* _EXERCISE REQUIREMENTS_: Which lines of the entries hold the string "none"? Copy each one.

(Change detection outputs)
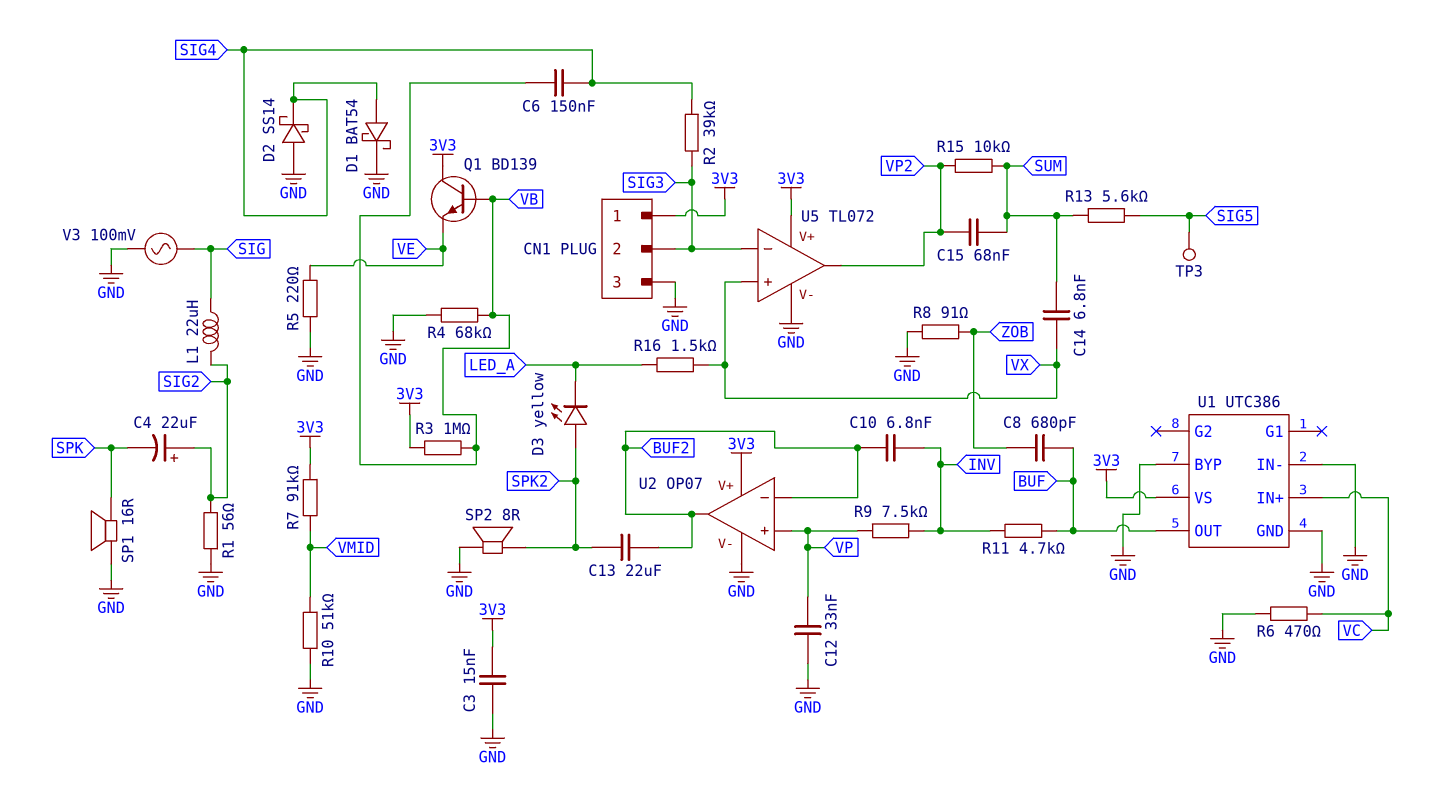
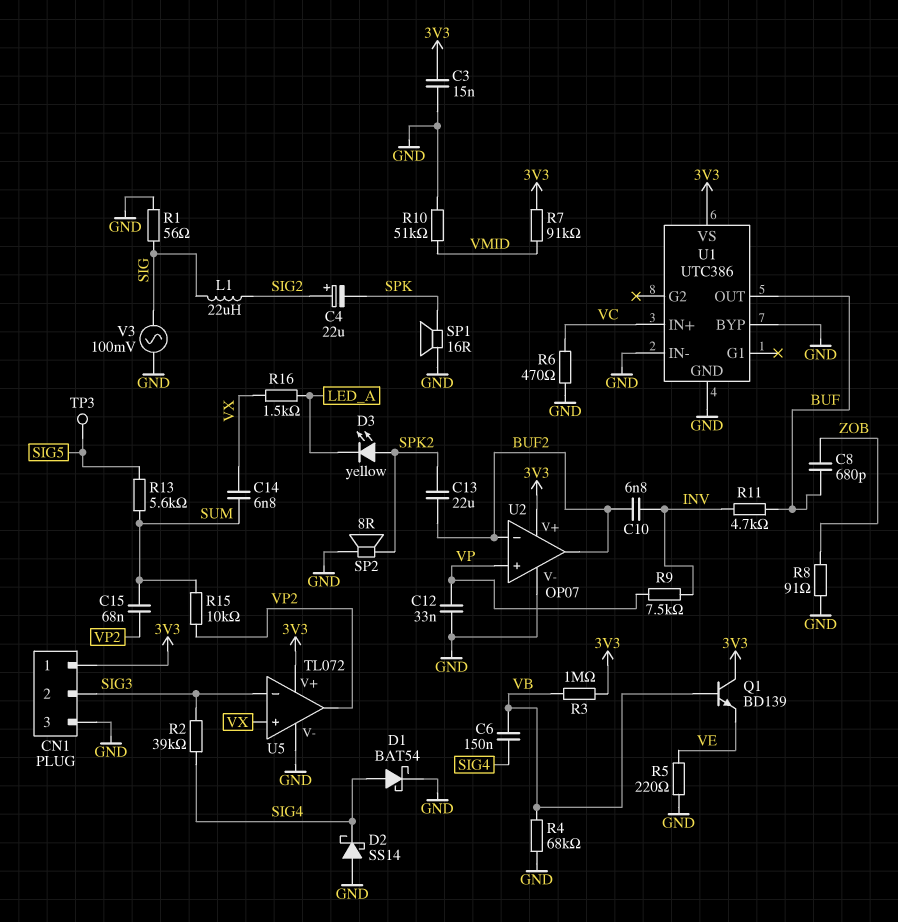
R1: 56 (GND, SIG2) -> 56 (GND, SIG)

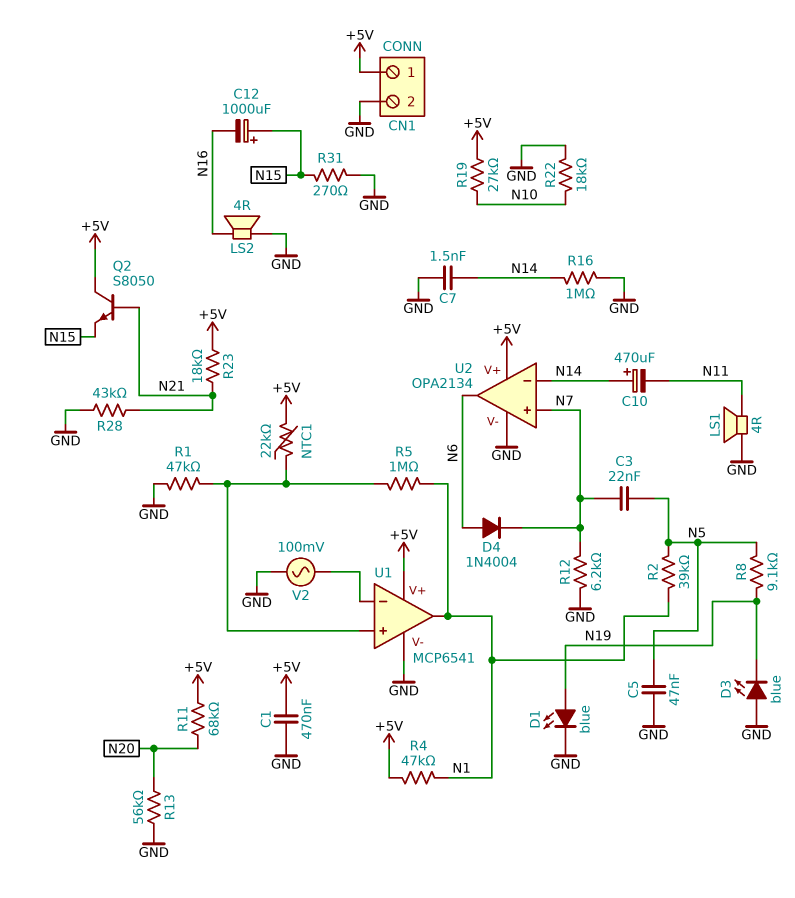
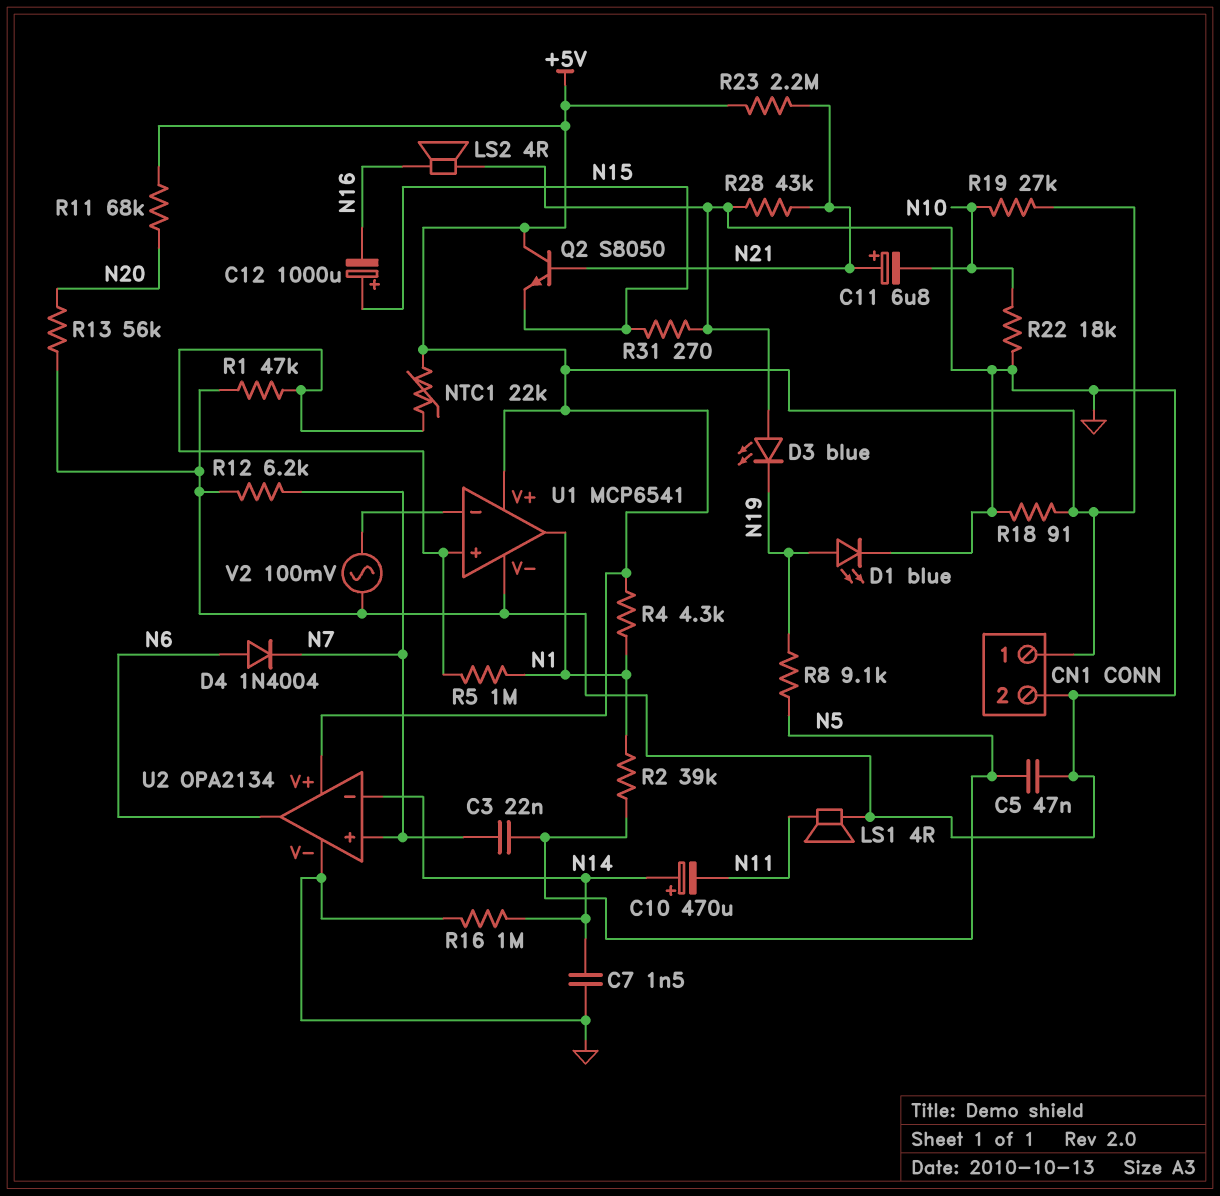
C1: 470nF (+5V, GND) -> none
C11: none -> 6.8uF (plus N21, minus N10)
R4: 47k (+5V, N1) -> 4.3k (+5V, N1)
R18: none -> 91 (+5V, GND)
R23: 18k (+5V, N21) -> 2.2M (+5V, N21)

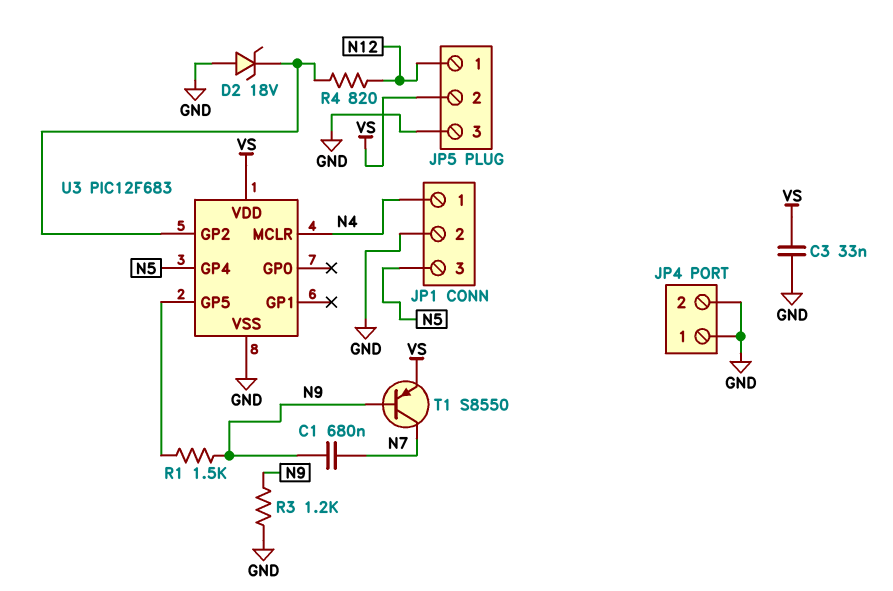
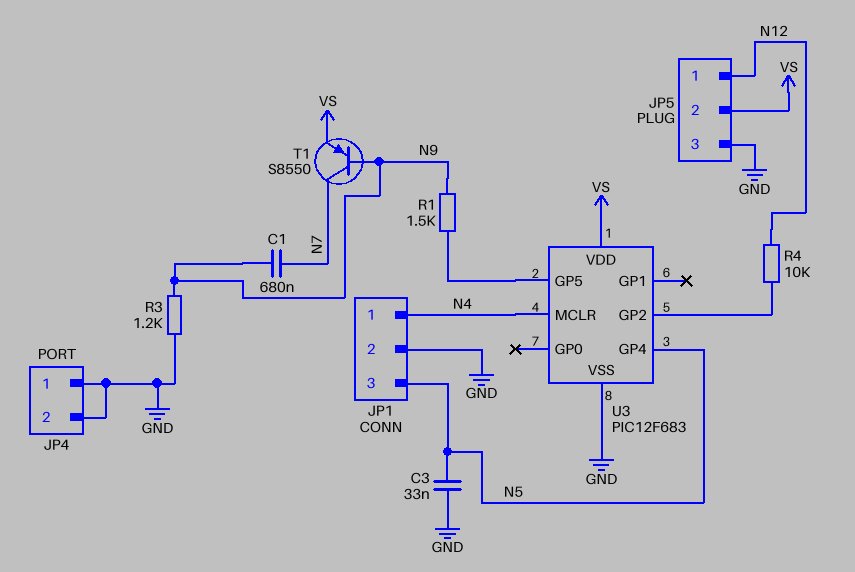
C3: 33nF (GND, VS) -> 33nF (GND, N5)
D2: zener 18V (A GND, K U3/GP2) -> none
R4: 820 (N12, U3/GP2) -> 10k (N12, U3/GP2)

* _WRITTEN ANSWER_:
C1: 470nF (+5V, GND) -> none
C11: none -> 6.8uF (plus N21, minus N10)
R18: none -> 91 (+5V, GND)
D2: zener 18V (A GND, K U3/GP2) -> none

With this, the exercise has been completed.